- WHAT THE EXERCISE ASKS: One part of the entries below is wanted: the lines from the one containing "purple semicircle: (159, 204)" through the one containing "gray square: (135, 28) -> (95, 78), moved". Write those out exactly and nothing else.

Colored shape tracking data:
┌──

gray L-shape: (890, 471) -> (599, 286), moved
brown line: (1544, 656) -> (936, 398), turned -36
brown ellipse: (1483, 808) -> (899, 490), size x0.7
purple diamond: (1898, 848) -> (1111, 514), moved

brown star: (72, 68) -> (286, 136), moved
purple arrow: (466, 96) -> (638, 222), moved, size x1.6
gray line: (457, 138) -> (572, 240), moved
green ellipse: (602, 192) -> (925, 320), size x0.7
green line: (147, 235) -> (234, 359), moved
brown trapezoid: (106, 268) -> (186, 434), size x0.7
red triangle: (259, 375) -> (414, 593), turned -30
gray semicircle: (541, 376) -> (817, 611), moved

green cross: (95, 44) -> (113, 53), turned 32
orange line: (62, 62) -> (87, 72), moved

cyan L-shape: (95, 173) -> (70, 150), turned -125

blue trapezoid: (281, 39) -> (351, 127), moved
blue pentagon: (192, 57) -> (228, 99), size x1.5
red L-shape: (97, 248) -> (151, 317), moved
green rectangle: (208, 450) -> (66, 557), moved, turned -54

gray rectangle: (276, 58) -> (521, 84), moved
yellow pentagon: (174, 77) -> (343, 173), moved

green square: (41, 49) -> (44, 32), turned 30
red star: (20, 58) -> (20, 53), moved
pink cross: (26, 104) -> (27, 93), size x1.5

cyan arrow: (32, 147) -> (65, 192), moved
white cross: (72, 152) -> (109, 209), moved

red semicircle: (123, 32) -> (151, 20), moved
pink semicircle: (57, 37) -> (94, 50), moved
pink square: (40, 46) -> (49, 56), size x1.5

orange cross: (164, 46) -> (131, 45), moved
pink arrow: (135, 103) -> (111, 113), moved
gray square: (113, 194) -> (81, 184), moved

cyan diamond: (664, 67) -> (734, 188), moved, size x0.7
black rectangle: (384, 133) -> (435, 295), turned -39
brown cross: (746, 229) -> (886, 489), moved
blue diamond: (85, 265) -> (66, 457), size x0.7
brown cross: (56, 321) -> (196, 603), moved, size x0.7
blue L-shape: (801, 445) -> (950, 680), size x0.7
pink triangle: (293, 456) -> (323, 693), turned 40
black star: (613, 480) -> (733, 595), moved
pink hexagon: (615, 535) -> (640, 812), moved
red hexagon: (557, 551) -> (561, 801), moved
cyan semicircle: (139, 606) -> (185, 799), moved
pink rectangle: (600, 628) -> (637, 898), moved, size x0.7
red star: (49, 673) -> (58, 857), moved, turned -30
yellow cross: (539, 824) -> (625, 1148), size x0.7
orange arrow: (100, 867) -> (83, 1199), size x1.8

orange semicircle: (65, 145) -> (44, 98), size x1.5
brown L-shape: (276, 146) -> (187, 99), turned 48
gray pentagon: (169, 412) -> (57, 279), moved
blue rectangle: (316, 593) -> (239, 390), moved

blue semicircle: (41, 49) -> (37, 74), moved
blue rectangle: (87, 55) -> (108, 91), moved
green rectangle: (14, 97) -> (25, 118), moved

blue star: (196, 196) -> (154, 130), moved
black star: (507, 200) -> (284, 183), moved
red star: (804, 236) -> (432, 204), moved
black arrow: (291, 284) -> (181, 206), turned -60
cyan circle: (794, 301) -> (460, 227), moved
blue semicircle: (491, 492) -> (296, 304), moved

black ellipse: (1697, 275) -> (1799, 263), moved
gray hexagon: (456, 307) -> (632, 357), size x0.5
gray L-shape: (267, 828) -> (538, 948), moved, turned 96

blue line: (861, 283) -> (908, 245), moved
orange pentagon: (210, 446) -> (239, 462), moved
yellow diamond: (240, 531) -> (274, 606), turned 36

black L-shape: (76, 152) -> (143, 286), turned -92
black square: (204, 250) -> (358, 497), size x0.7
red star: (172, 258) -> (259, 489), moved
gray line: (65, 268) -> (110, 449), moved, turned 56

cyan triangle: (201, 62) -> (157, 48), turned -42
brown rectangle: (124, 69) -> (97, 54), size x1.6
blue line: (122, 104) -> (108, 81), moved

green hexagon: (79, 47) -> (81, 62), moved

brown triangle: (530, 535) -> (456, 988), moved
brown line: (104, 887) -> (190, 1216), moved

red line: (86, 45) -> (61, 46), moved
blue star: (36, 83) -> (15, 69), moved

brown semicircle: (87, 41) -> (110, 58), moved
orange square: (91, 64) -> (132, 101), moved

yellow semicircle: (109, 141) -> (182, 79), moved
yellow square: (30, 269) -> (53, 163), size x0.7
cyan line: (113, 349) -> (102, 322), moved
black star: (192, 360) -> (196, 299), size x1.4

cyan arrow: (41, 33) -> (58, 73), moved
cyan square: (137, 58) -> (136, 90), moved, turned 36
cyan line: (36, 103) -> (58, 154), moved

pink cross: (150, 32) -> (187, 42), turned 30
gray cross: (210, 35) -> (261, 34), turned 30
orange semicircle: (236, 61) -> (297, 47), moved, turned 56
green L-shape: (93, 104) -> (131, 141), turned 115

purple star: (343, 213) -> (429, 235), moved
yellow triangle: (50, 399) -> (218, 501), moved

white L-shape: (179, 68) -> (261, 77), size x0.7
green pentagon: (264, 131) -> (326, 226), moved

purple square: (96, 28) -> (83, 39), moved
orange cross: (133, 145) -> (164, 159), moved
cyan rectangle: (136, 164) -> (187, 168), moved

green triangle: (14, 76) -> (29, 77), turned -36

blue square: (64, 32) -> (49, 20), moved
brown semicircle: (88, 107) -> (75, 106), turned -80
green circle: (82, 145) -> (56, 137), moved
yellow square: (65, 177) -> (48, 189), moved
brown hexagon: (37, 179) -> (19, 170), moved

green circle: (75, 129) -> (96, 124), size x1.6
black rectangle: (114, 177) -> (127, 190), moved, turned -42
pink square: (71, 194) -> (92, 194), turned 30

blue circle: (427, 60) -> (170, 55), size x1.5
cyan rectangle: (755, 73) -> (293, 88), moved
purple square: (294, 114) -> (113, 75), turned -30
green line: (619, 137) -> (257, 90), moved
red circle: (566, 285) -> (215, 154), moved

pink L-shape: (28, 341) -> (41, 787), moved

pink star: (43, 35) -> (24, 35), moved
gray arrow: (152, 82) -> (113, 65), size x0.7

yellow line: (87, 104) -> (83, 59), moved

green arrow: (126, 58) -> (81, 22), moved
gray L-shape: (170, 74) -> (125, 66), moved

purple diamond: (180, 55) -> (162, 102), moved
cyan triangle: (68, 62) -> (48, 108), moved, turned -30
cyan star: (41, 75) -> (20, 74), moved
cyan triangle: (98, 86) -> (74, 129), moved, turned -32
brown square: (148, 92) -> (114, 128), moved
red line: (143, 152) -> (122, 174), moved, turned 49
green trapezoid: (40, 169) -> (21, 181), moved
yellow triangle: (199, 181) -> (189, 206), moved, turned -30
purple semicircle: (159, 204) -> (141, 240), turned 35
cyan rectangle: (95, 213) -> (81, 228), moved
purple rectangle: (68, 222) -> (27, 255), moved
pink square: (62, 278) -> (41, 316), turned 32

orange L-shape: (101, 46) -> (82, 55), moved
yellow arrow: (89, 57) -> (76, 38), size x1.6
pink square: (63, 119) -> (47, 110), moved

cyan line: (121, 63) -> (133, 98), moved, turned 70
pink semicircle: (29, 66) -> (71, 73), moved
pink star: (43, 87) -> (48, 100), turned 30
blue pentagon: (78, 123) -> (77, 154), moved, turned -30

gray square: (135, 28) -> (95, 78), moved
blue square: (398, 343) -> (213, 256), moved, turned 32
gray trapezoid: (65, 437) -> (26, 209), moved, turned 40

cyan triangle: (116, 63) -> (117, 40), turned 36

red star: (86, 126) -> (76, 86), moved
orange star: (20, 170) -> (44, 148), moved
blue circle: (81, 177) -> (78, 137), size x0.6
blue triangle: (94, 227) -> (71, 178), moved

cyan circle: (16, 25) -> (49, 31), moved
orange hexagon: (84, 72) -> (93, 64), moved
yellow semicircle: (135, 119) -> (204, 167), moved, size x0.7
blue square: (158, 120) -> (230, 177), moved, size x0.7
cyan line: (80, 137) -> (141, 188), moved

└──

- TASK RESULT:
purple semicircle: (159, 204) -> (141, 240), turned 35
cyan rectangle: (95, 213) -> (81, 228), moved
purple rectangle: (68, 222) -> (27, 255), moved
pink square: (62, 278) -> (41, 316), turned 32

orange L-shape: (101, 46) -> (82, 55), moved
yellow arrow: (89, 57) -> (76, 38), size x1.6
pink square: (63, 119) -> (47, 110), moved

cyan line: (121, 63) -> (133, 98), moved, turned 70
pink semicircle: (29, 66) -> (71, 73), moved
pink star: (43, 87) -> (48, 100), turned 30
blue pentagon: (78, 123) -> (77, 154), moved, turned -30

gray square: (135, 28) -> (95, 78), moved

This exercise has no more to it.